| Task requirements |
Make an exact copy of every entry, leaving the pictures out.

Before-and-after object listings
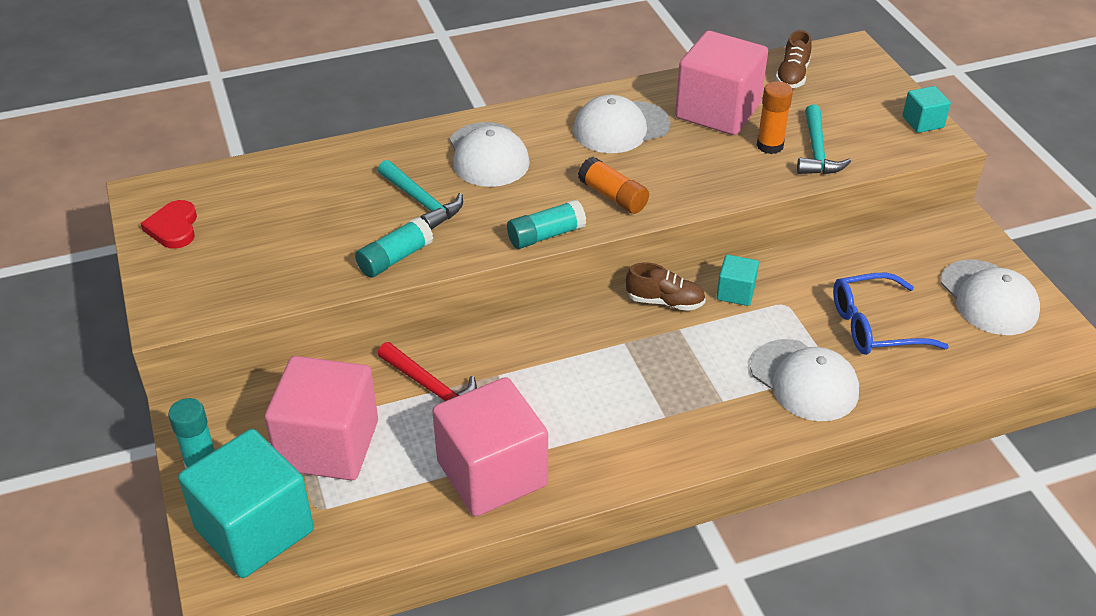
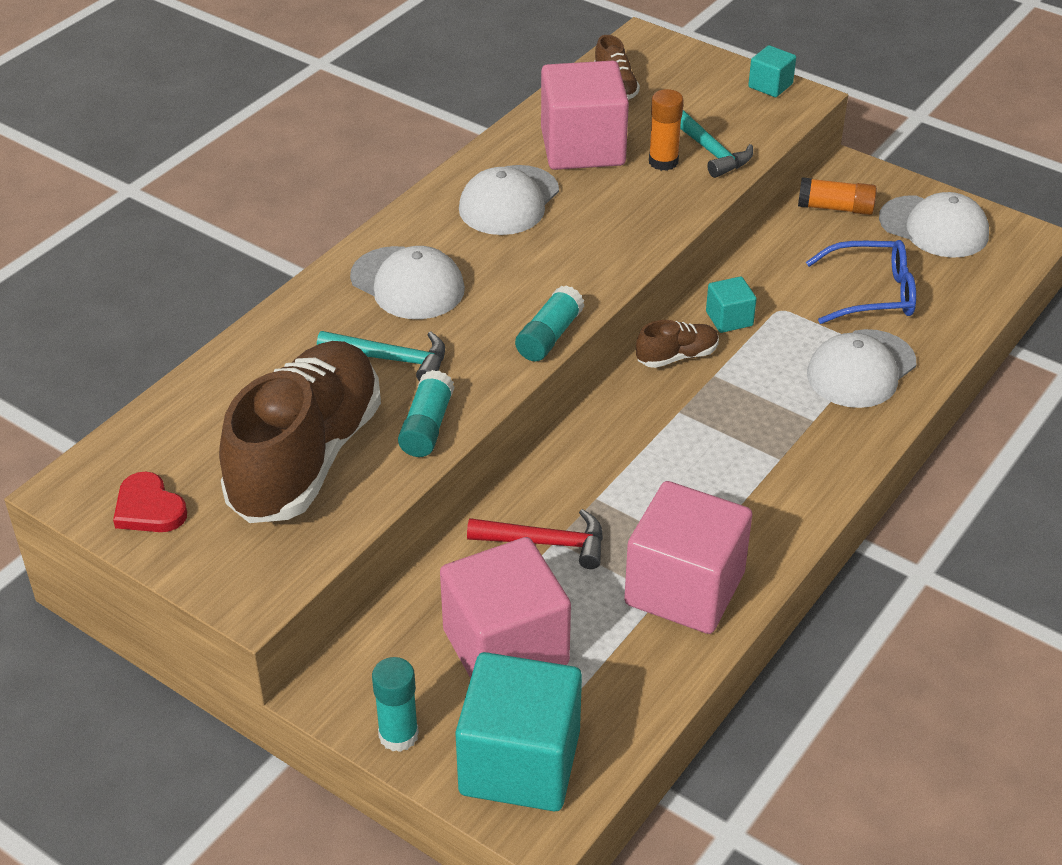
camera: 35 degrees left, 0 degrees up
(298, 241) = (306, 457): none -> brown shoe
(613, 196) = (572, 271): orange glue stick -> orange glue stick (835, 208)
(804, 380) = (861, 369): white cap -> white cap turned 120 degrees clockwise
(875, 326) = (871, 293): blue glasses -> blue glasses turned 135 degrees counterclockwise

| Task solution |
camera: 35 degrees left, 0 degrees up
(298, 241) = (306, 457): none -> brown shoe
(613, 196) = (572, 271): orange glue stick -> orange glue stick (835, 208)
(804, 380) = (861, 369): white cap -> white cap turned 120 degrees clockwise
(875, 326) = (871, 293): blue glasses -> blue glasses turned 135 degrees counterclockwise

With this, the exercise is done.